What this task involves: Reproduce the listing below in full and exactly; no pictures belong in the copy.

The data:

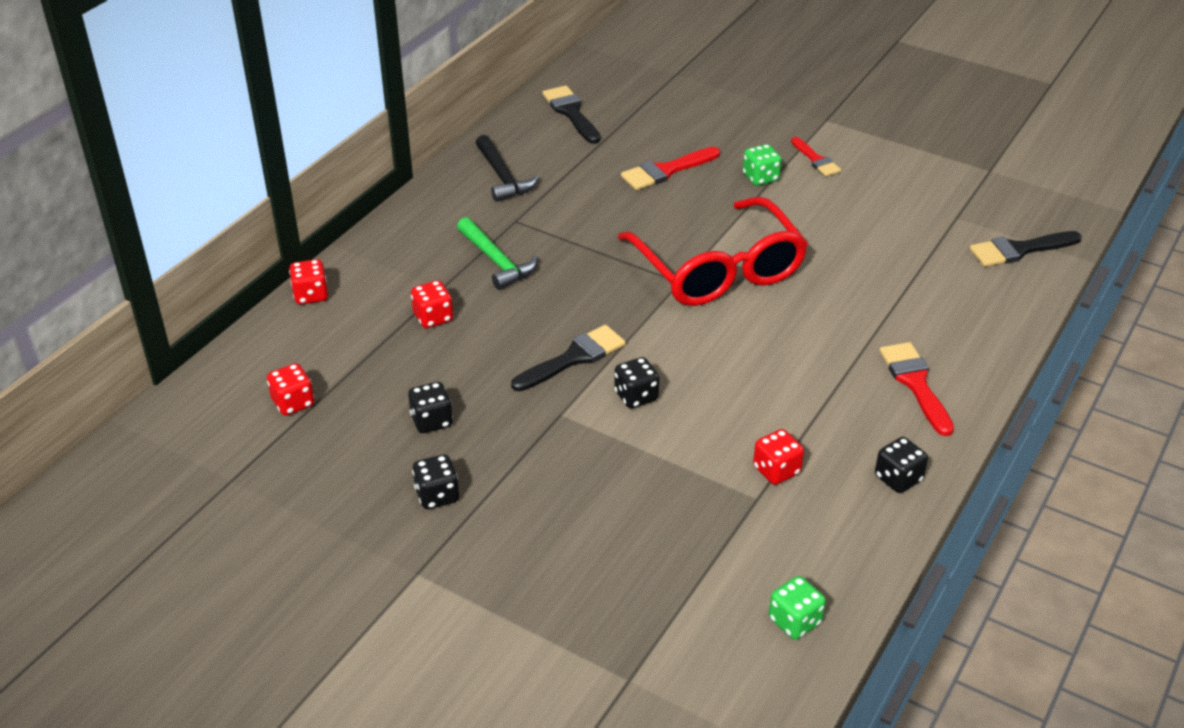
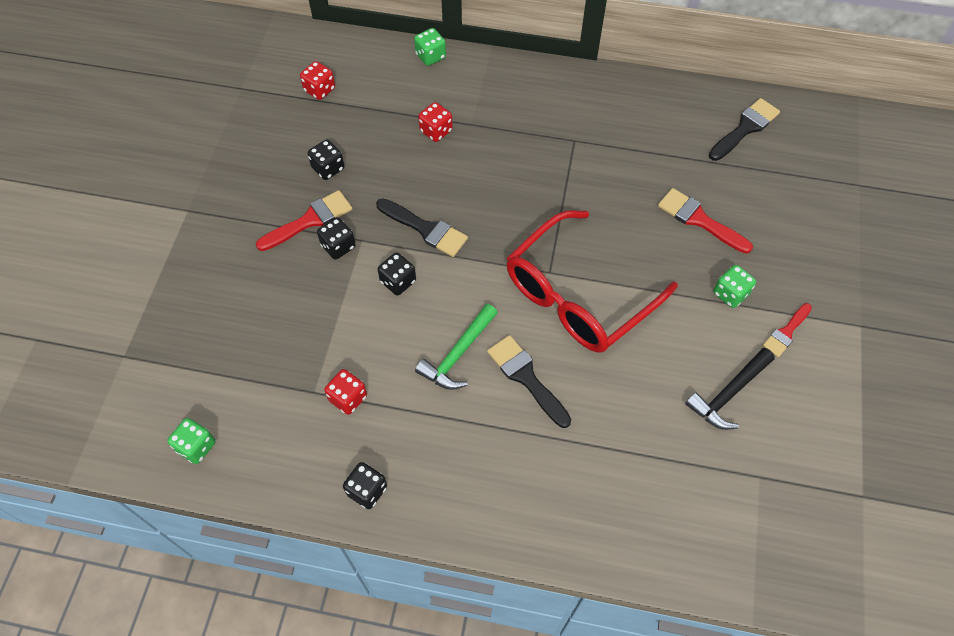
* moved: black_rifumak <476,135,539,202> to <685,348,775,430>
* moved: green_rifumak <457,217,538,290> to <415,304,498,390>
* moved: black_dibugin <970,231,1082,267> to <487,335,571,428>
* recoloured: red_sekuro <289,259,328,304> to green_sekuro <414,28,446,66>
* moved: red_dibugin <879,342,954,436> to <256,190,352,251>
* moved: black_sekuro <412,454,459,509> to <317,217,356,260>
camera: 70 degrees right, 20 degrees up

Exercise response:
* moved: black_rifumak <476,135,539,202> to <685,348,775,430>
* moved: green_rifumak <457,217,538,290> to <415,304,498,390>
* moved: black_dibugin <970,231,1082,267> to <487,335,571,428>
* recoloured: red_sekuro <289,259,328,304> to green_sekuro <414,28,446,66>
* moved: red_dibugin <879,342,954,436> to <256,190,352,251>
* moved: black_sekuro <412,454,459,509> to <317,217,356,260>
camera: 70 degrees right, 20 degrees up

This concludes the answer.